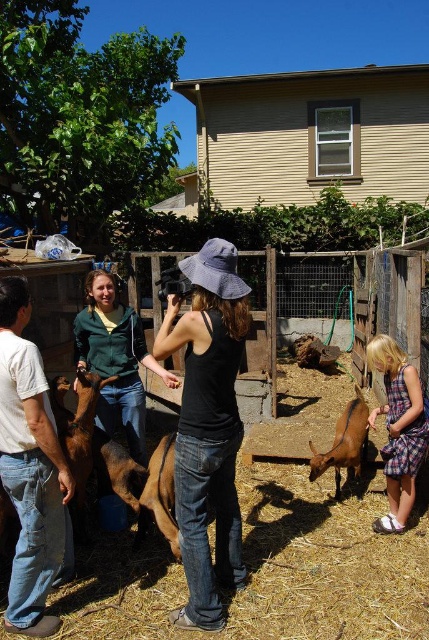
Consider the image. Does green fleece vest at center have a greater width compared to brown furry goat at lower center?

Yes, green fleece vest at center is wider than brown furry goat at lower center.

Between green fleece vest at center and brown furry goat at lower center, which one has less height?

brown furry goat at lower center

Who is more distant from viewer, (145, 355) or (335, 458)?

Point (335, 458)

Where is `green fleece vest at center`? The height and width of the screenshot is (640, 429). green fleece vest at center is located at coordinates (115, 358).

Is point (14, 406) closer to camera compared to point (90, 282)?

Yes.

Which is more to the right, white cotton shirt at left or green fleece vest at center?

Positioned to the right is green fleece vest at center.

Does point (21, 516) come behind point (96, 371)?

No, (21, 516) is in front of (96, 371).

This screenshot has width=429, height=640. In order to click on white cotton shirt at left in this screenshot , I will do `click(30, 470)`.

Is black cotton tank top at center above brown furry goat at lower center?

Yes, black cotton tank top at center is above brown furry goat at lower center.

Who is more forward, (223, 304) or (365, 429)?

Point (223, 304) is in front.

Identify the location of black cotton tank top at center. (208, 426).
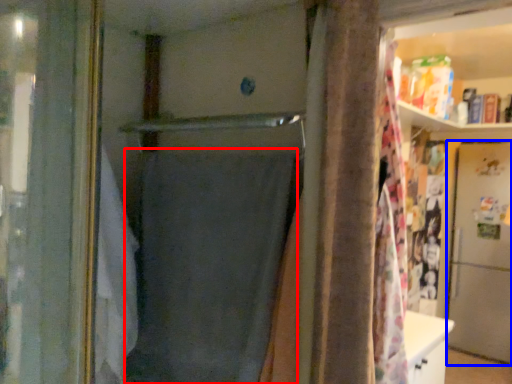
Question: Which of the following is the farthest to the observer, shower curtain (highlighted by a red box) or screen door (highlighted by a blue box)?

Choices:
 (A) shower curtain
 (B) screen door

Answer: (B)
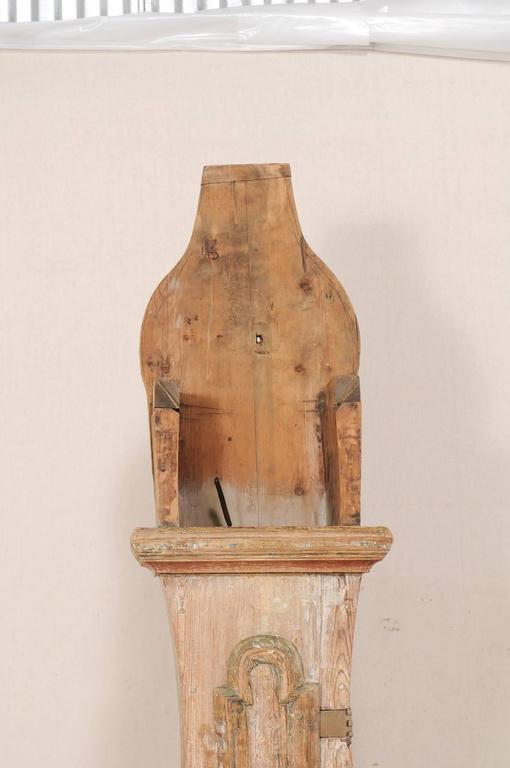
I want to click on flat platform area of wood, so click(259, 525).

TASK DETAILS:
Copy every line of the records above word for word, omitting the pictures.

ANSWER:
Consider the image. Does green fleece vest at center have a greater width compared to brown furry goat at lower center?

Yes, green fleece vest at center is wider than brown furry goat at lower center.

Between green fleece vest at center and brown furry goat at lower center, which one has less height?

brown furry goat at lower center

Who is more distant from viewer, (145, 355) or (335, 458)?

Point (335, 458)

Where is `green fleece vest at center`? The height and width of the screenshot is (640, 429). green fleece vest at center is located at coordinates (115, 358).

Is point (14, 406) closer to camera compared to point (90, 282)?

Yes.

Which is more to the right, white cotton shirt at left or green fleece vest at center?

Positioned to the right is green fleece vest at center.

Does point (21, 516) come behind point (96, 371)?

No, (21, 516) is in front of (96, 371).

This screenshot has width=429, height=640. In order to click on white cotton shirt at left in this screenshot , I will do `click(30, 470)`.

Is black cotton tank top at center above brown furry goat at lower center?

Yes, black cotton tank top at center is above brown furry goat at lower center.

Who is more forward, (223, 304) or (365, 429)?

Point (223, 304) is in front.

Identify the location of black cotton tank top at center. (208, 426).
Question: Which of the following is the farthest to the observer, shower curtain (highlighted by a red box) or screen door (highlighted by a blue box)?

Choices:
 (A) shower curtain
 (B) screen door

Answer: (B)
I want to click on flat platform area of wood, so click(259, 525).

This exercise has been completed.